** Task **
With the pictures removed, write out the data below exactly.

(Supplied information)

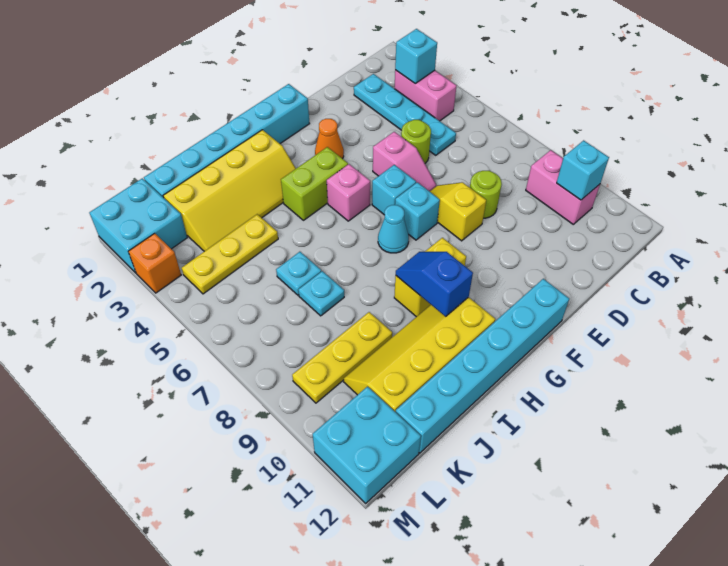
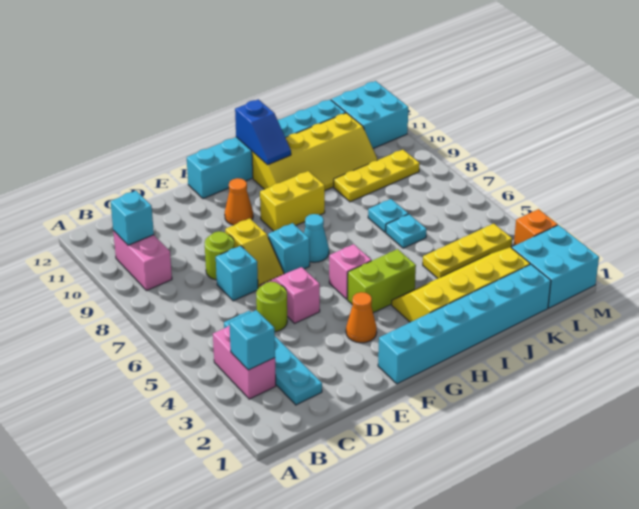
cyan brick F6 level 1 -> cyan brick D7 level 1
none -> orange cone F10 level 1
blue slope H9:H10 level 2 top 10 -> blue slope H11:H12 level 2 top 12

(End Supplied information)

** Written reply **
cyan brick F6 level 1 -> cyan brick D7 level 1
none -> orange cone F10 level 1
blue slope H9:H10 level 2 top 10 -> blue slope H11:H12 level 2 top 12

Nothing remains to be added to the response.